Supplied entries –
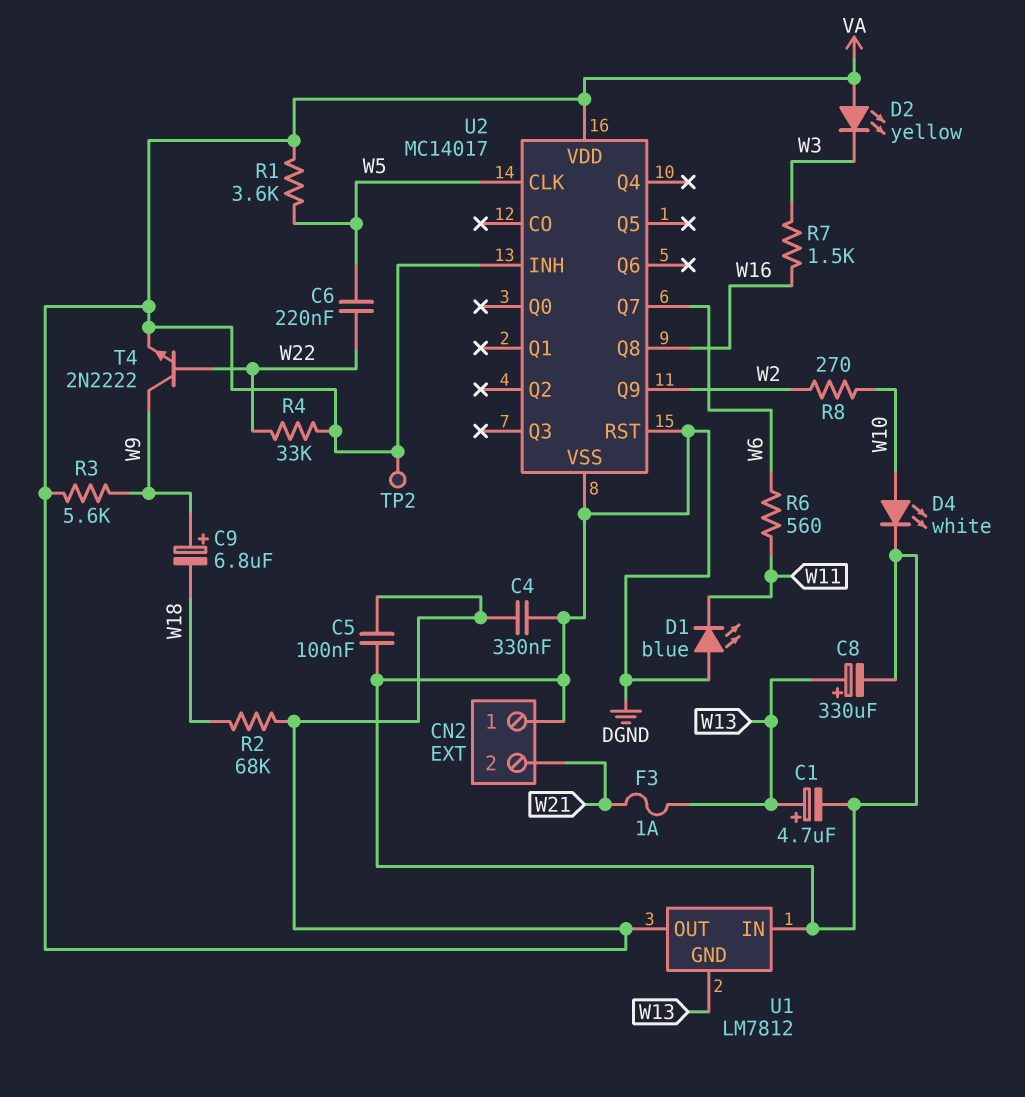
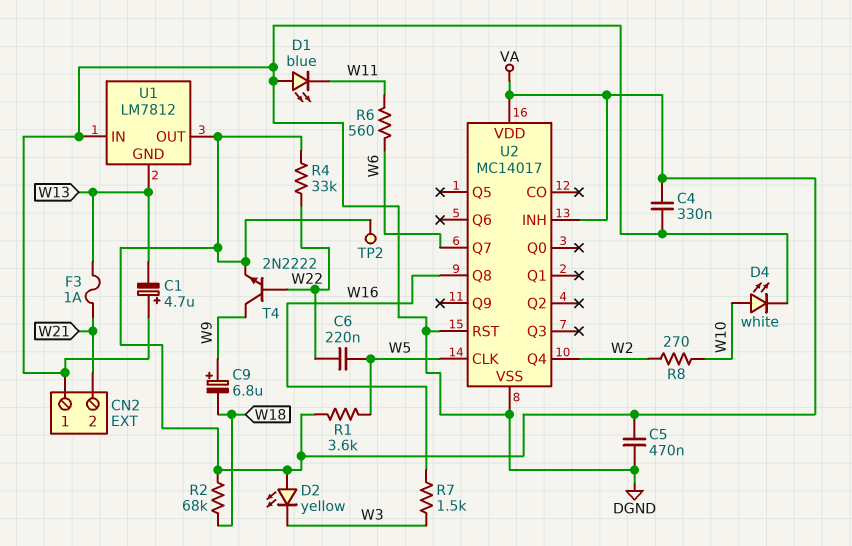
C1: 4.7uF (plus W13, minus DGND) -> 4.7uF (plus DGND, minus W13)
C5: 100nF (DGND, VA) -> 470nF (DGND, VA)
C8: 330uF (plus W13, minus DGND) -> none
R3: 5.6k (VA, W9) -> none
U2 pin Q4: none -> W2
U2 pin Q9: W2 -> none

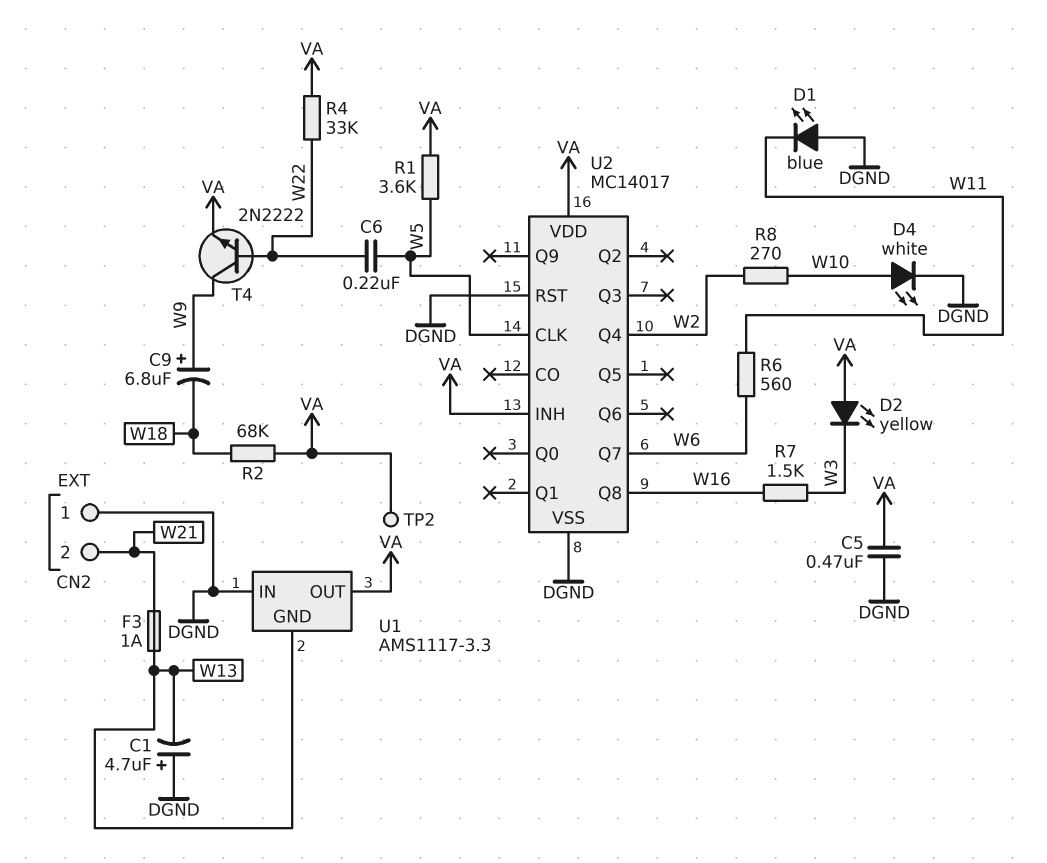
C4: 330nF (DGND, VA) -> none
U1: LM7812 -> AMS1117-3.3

Your objective –
A word-for-word retyping of the material above is expected, without pictures.

Worked solution –
C1: 4.7uF (plus W13, minus DGND) -> 4.7uF (plus DGND, minus W13)
C5: 100nF (DGND, VA) -> 470nF (DGND, VA)
C8: 330uF (plus W13, minus DGND) -> none
R3: 5.6k (VA, W9) -> none
U2 pin Q4: none -> W2
U2 pin Q9: W2 -> none

C4: 330nF (DGND, VA) -> none
U1: LM7812 -> AMS1117-3.3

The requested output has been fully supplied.